Input records >>
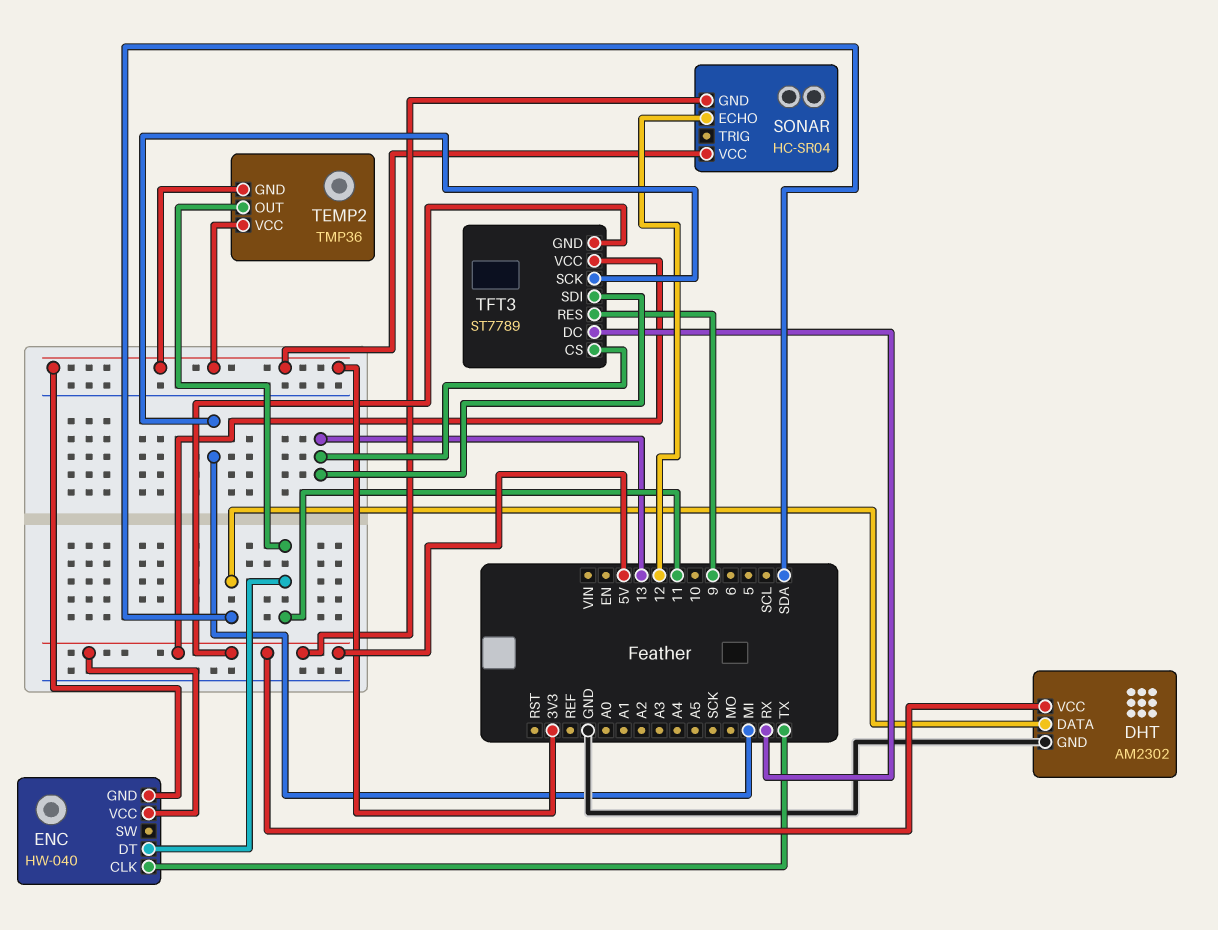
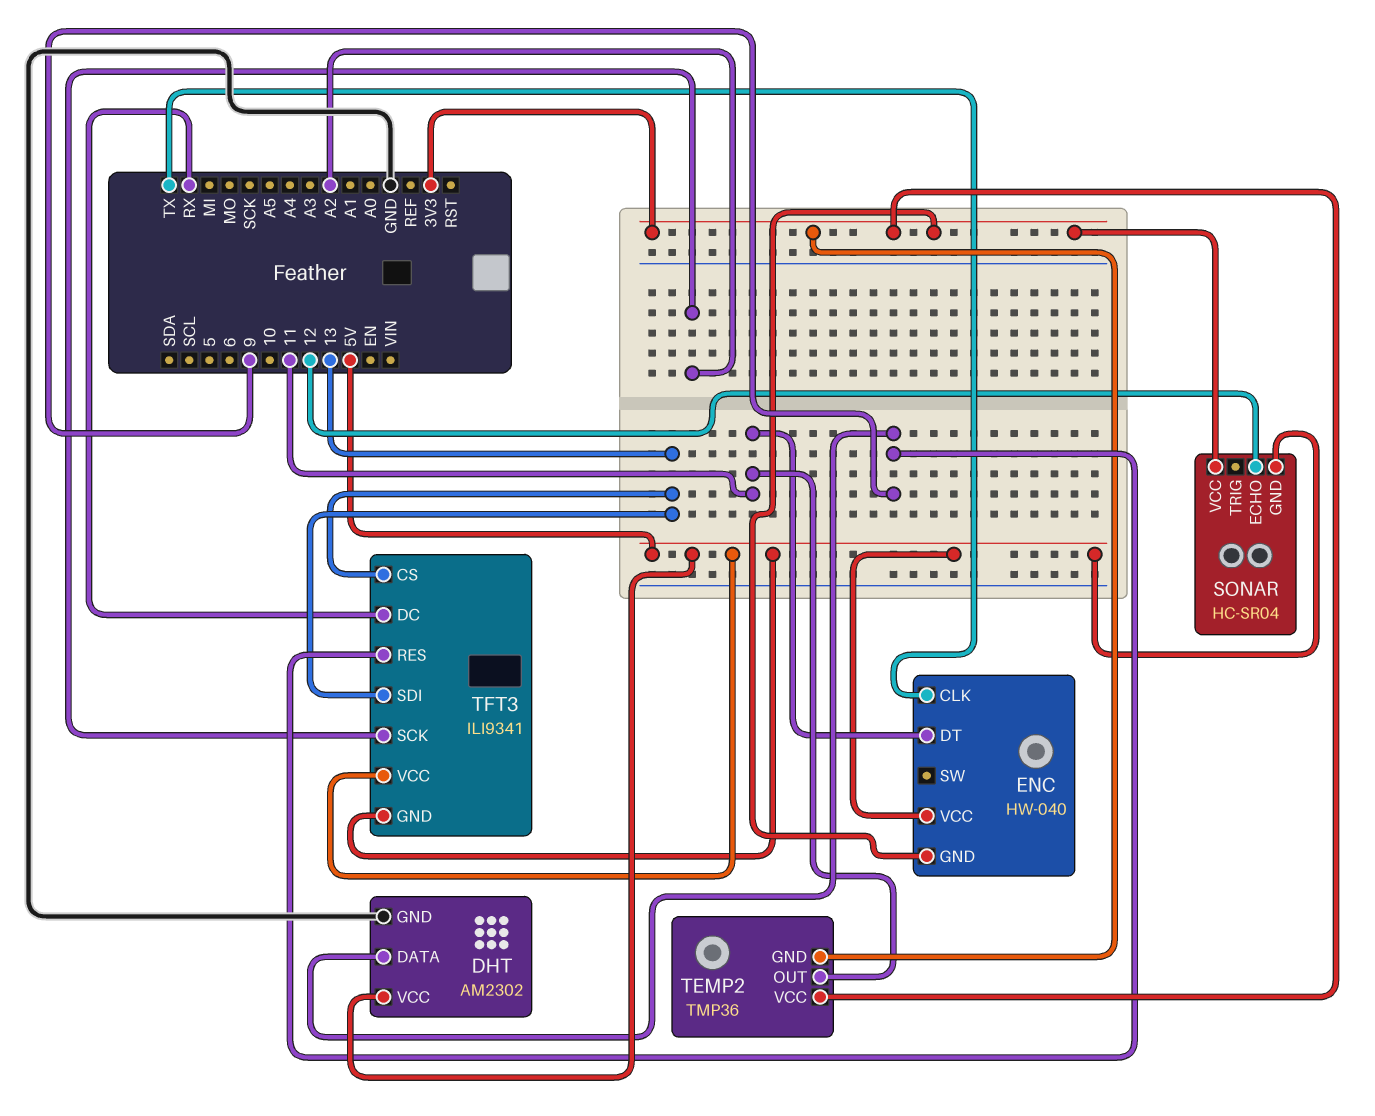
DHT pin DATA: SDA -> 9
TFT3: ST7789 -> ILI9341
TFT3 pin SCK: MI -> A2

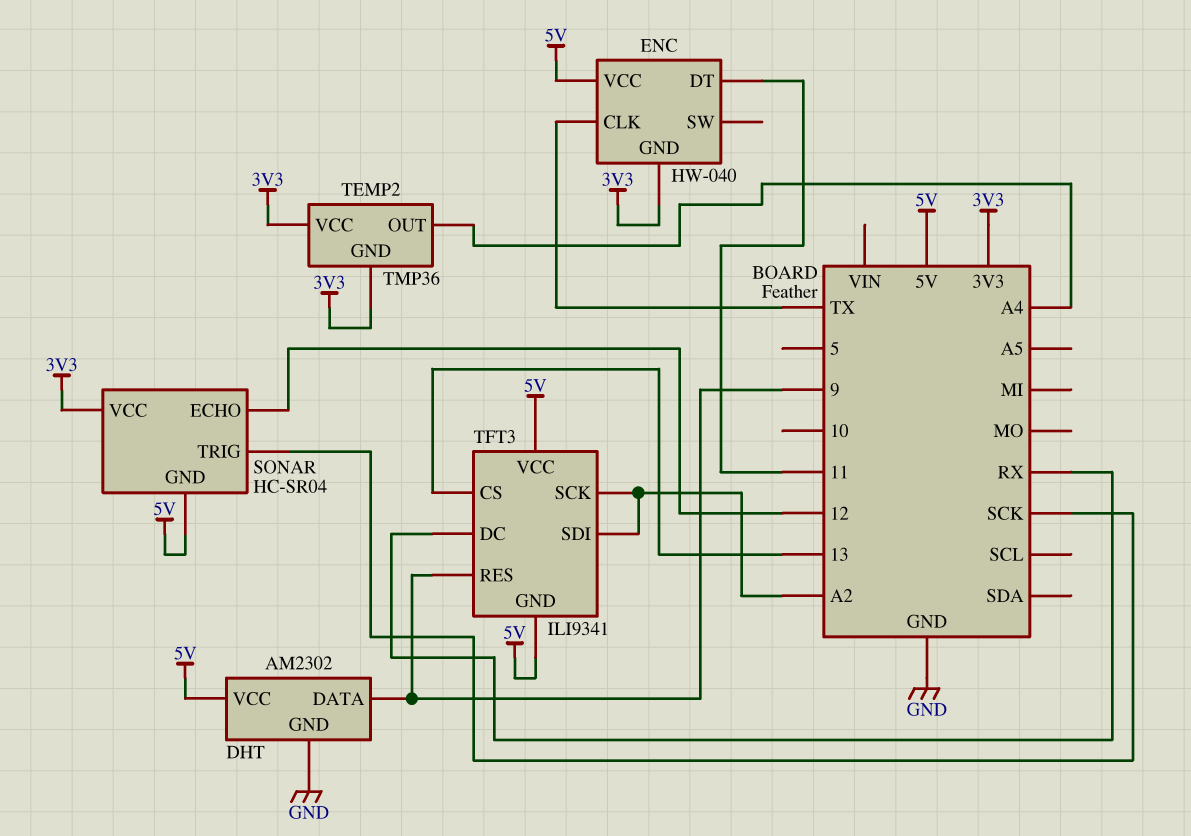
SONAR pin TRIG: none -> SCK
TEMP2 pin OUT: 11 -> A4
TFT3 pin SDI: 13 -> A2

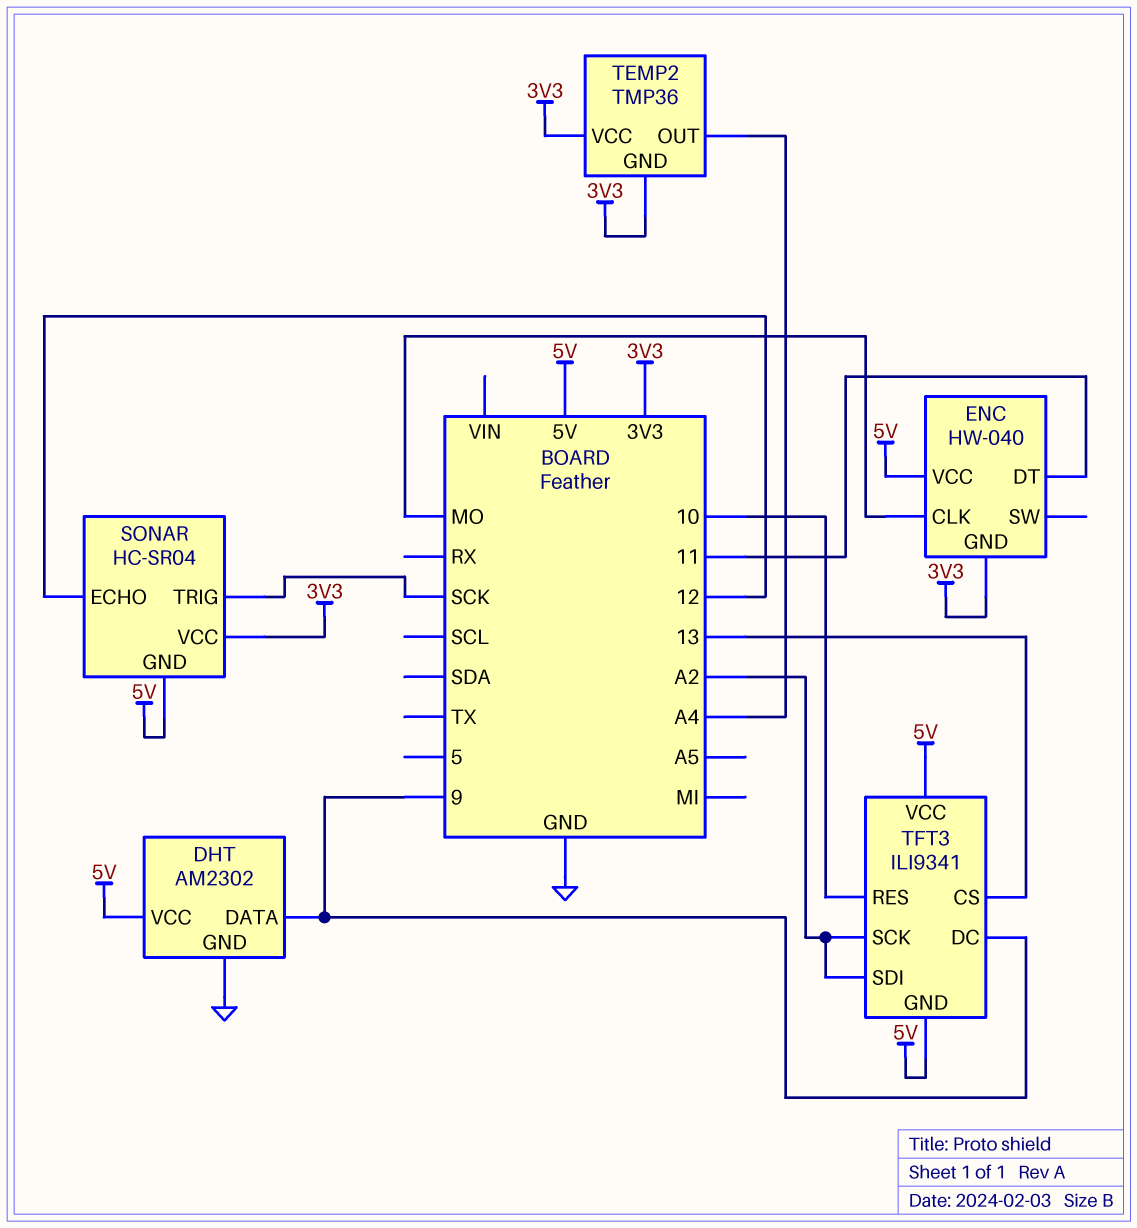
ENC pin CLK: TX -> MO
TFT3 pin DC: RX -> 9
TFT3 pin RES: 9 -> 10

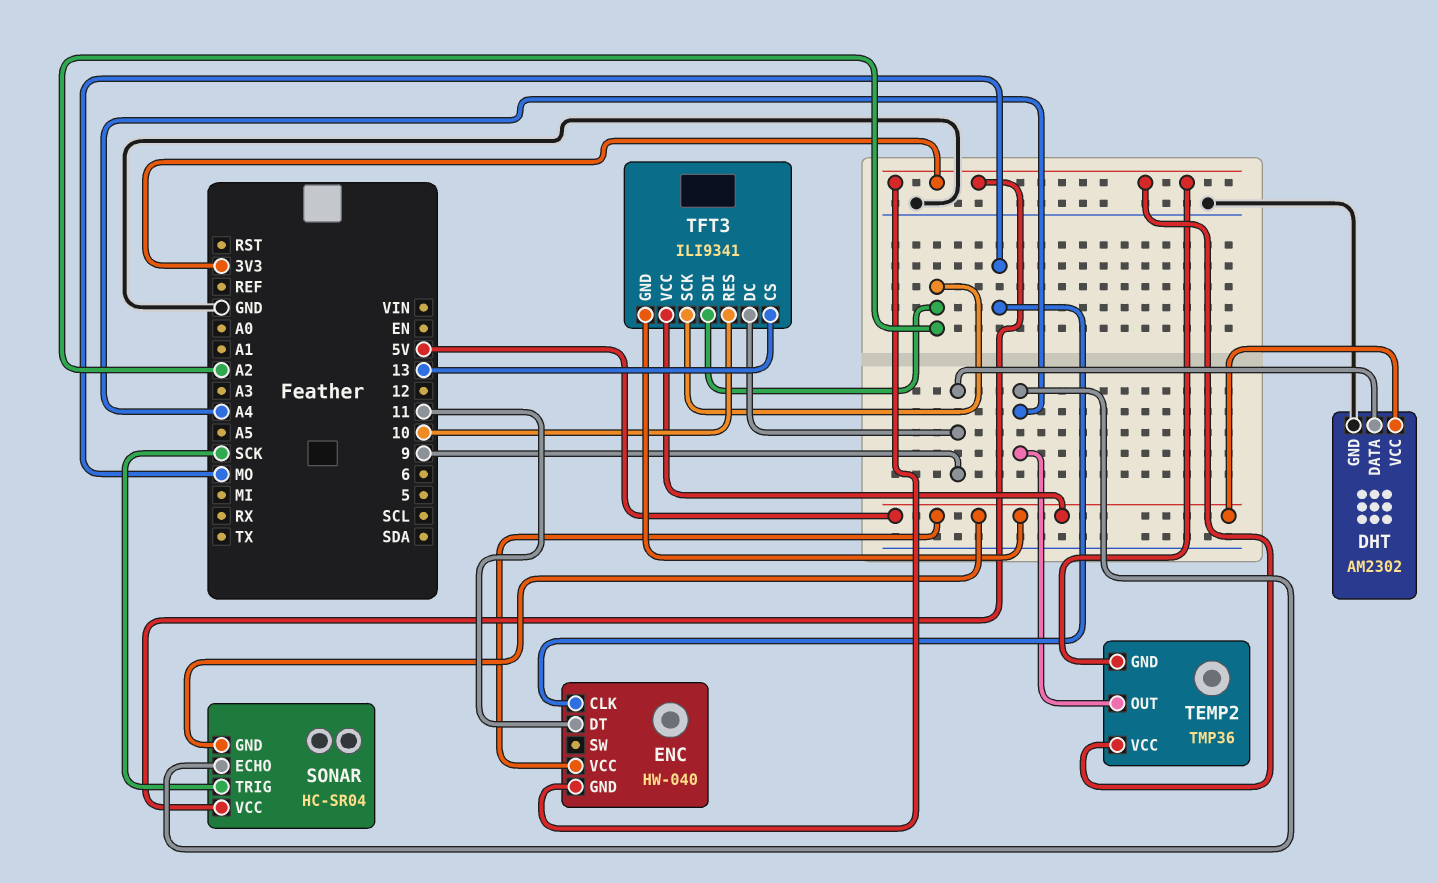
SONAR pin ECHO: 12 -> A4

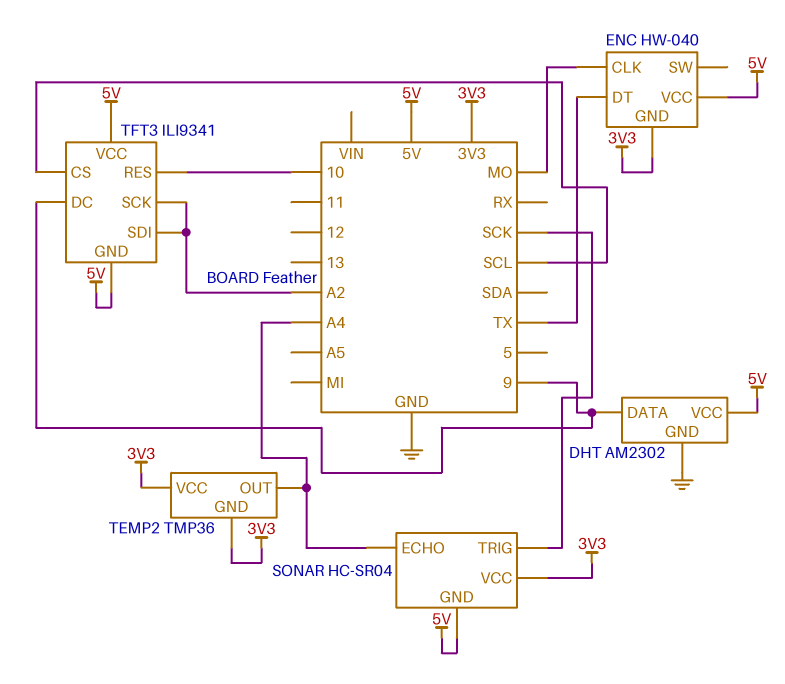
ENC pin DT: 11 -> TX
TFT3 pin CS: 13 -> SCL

* * *

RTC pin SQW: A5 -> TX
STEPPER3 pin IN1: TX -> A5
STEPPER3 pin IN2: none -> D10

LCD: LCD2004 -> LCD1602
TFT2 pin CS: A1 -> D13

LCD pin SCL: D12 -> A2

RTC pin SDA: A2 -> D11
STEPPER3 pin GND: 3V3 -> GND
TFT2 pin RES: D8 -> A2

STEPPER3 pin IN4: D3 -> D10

Task brief >> Return the lines above from the one with "TEMP2 pin OUT: 11 -> A4" through the one with "TFT3 pin CS: 13 -> SCL", verbatim and nothing else. Omit every picture.

Solution to this problem >>
TEMP2 pin OUT: 11 -> A4
TFT3 pin SDI: 13 -> A2

ENC pin CLK: TX -> MO
TFT3 pin DC: RX -> 9
TFT3 pin RES: 9 -> 10

SONAR pin ECHO: 12 -> A4

ENC pin DT: 11 -> TX
TFT3 pin CS: 13 -> SCL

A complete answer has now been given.